> **TASK ITEM**: Without the images, output every record exactly as it appears.
AVAILABLE DATA Start Marker
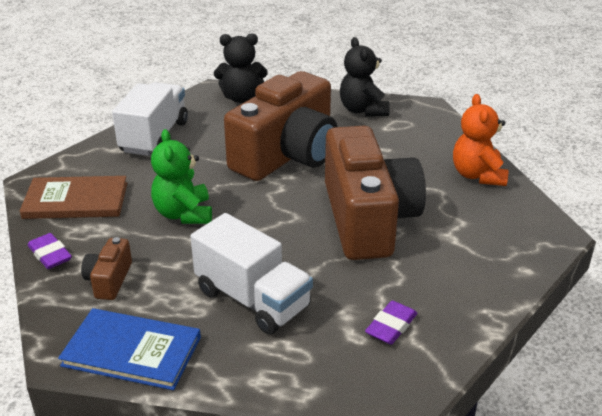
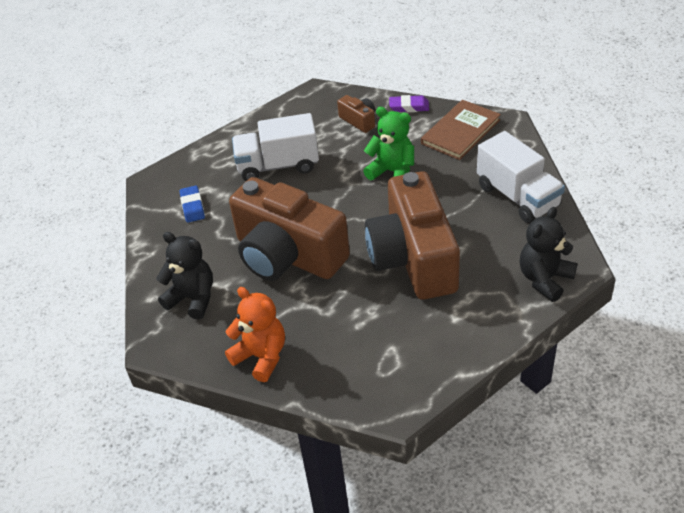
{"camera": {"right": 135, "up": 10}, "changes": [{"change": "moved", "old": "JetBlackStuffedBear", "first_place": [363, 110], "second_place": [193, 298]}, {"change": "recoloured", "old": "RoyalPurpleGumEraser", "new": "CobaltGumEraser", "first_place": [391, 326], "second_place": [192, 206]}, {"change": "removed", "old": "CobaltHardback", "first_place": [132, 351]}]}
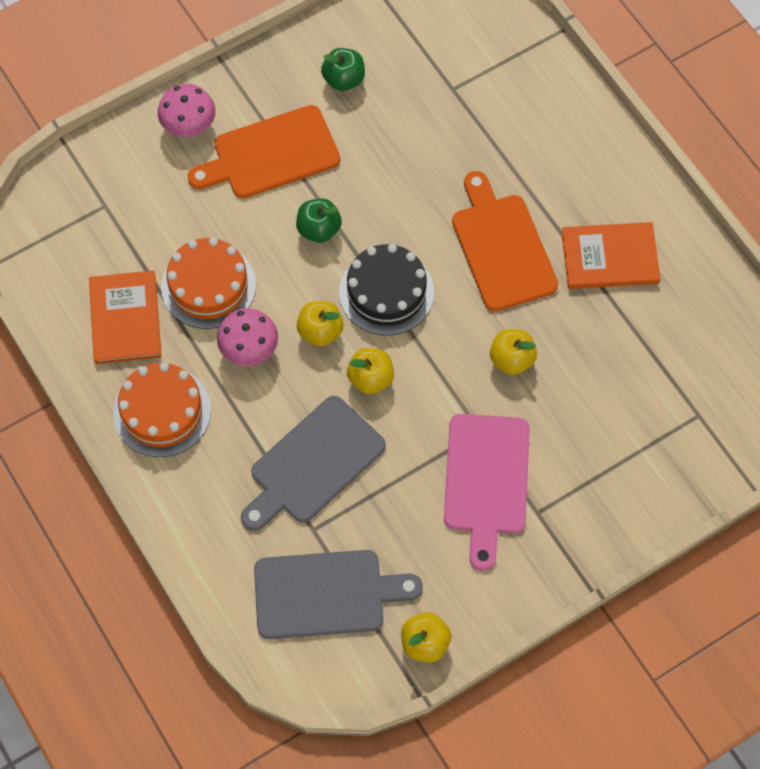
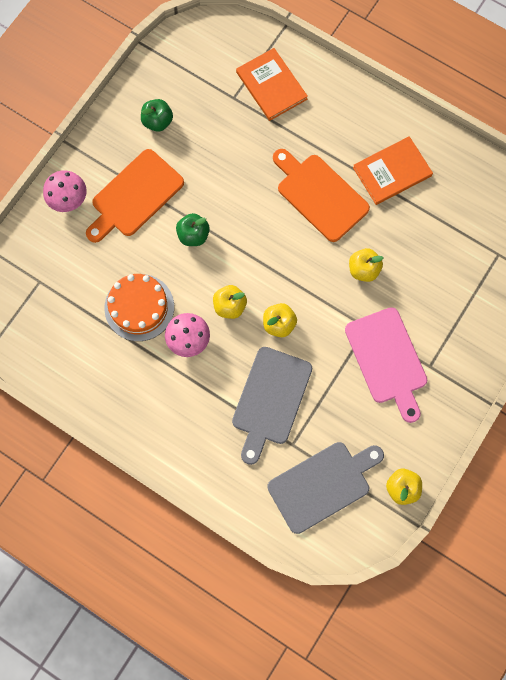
{"camera": {"right": -25, "up": 10}, "changes": [{"change": "moved", "old": "BrightOrangeHardback", "first_place": [125, 319], "second_place": [271, 86]}, {"change": "removed", "old": "BrightOrangeCake", "first_place": [162, 411]}, {"change": "removed", "old": "JetBlackCake", "first_place": [386, 292]}]}
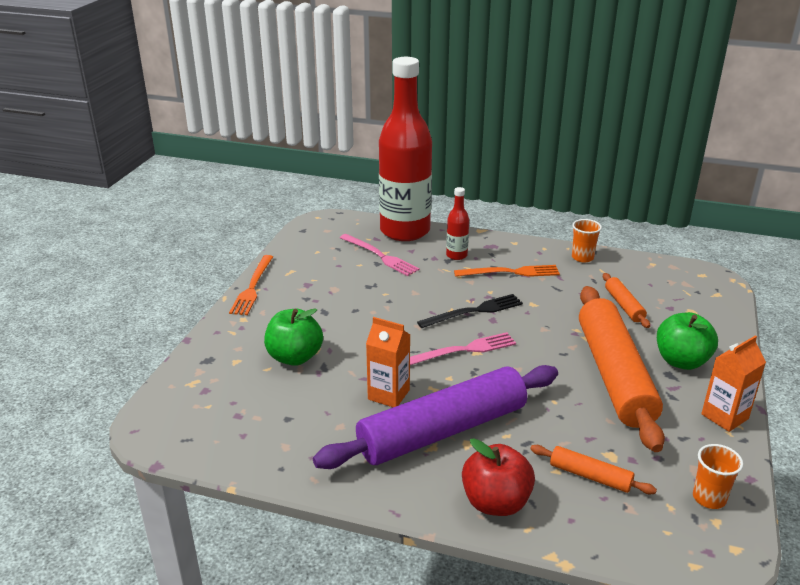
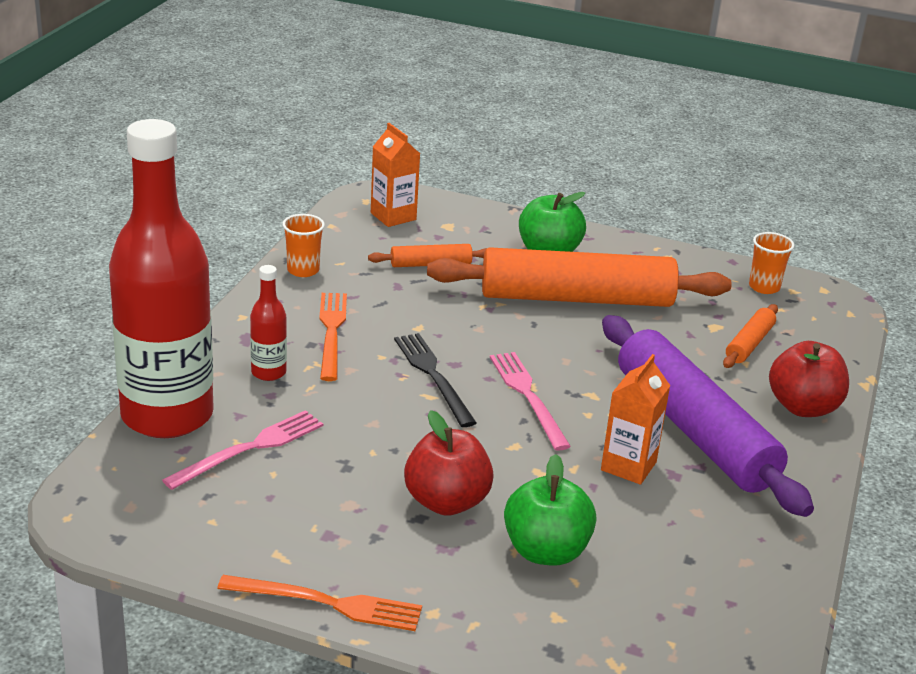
{"camera": {"right": -90, "up": 0}, "changes": [{"change": "moved", "old": "BrightOrangeJuiceCarton", "first_place": [724, 416], "second_place": [393, 216]}, {"change": "added", "new": "RedToyApple", "second_place": [446, 502]}]}
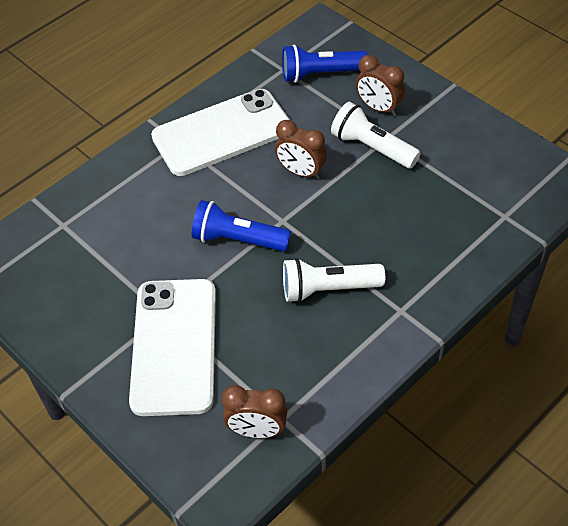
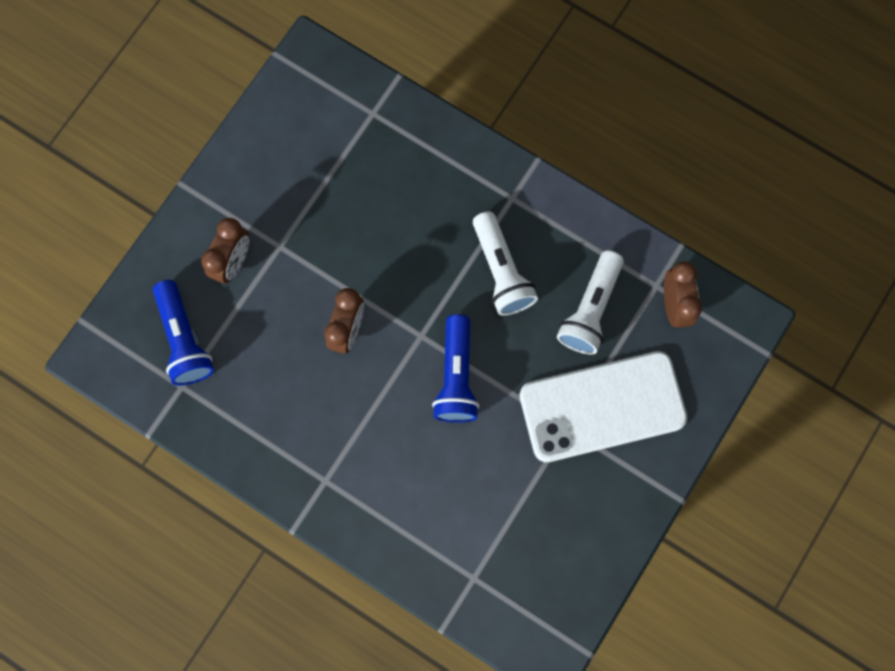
{"camera": {"right": -105, "up": 25}, "changes": [{"change": "moved", "old": "SnowWhitePocketTorch", "first_place": [372, 147], "second_place": [590, 309]}, {"change": "removed", "old": "SnowWhiteSmartphone", "first_place": [222, 133]}]}
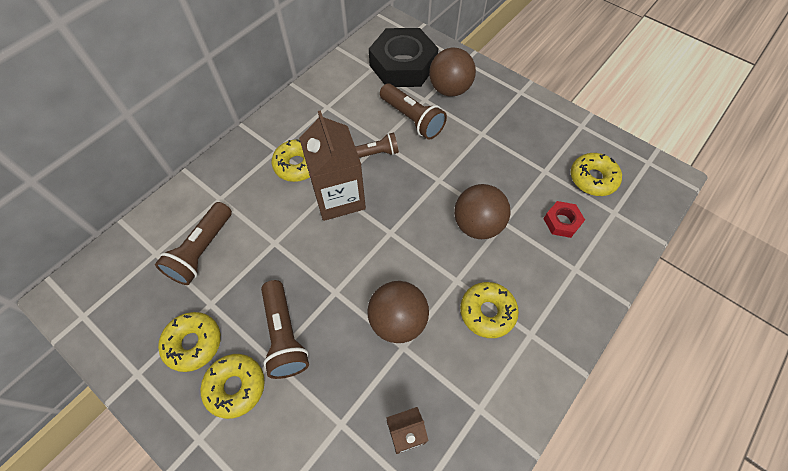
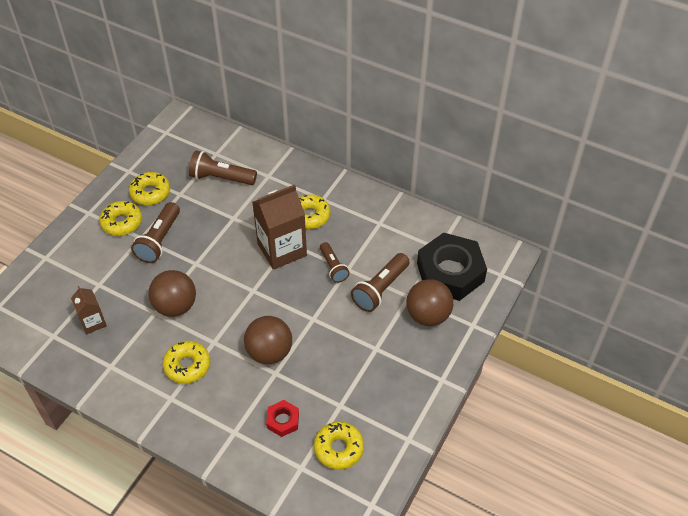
{"camera": {"right": 80, "up": -10}, "changes": [{"change": "turned", "old": "RussetPocketTorch", "first_place": [284, 335], "second_place": [159, 240], "degrees": -45}]}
AVAILABLE DATA End Marker
> **RESULT**:
{"camera": {"right": 135, "up": 10}, "changes": [{"change": "moved", "old": "JetBlackStuffedBear", "first_place": [363, 110], "second_place": [193, 298]}, {"change": "recoloured", "old": "RoyalPurpleGumEraser", "new": "CobaltGumEraser", "first_place": [391, 326], "second_place": [192, 206]}, {"change": "removed", "old": "CobaltHardback", "first_place": [132, 351]}]}
{"camera": {"right": -25, "up": 10}, "changes": [{"change": "moved", "old": "BrightOrangeHardback", "first_place": [125, 319], "second_place": [271, 86]}, {"change": "removed", "old": "BrightOrangeCake", "first_place": [162, 411]}, {"change": "removed", "old": "JetBlackCake", "first_place": [386, 292]}]}
{"camera": {"right": -90, "up": 0}, "changes": [{"change": "moved", "old": "BrightOrangeJuiceCarton", "first_place": [724, 416], "second_place": [393, 216]}, {"change": "added", "new": "RedToyApple", "second_place": [446, 502]}]}
{"camera": {"right": -105, "up": 25}, "changes": [{"change": "moved", "old": "SnowWhitePocketTorch", "first_place": [372, 147], "second_place": [590, 309]}, {"change": "removed", "old": "SnowWhiteSmartphone", "first_place": [222, 133]}]}
{"camera": {"right": 80, "up": -10}, "changes": [{"change": "turned", "old": "RussetPocketTorch", "first_place": [284, 335], "second_place": [159, 240], "degrees": -45}]}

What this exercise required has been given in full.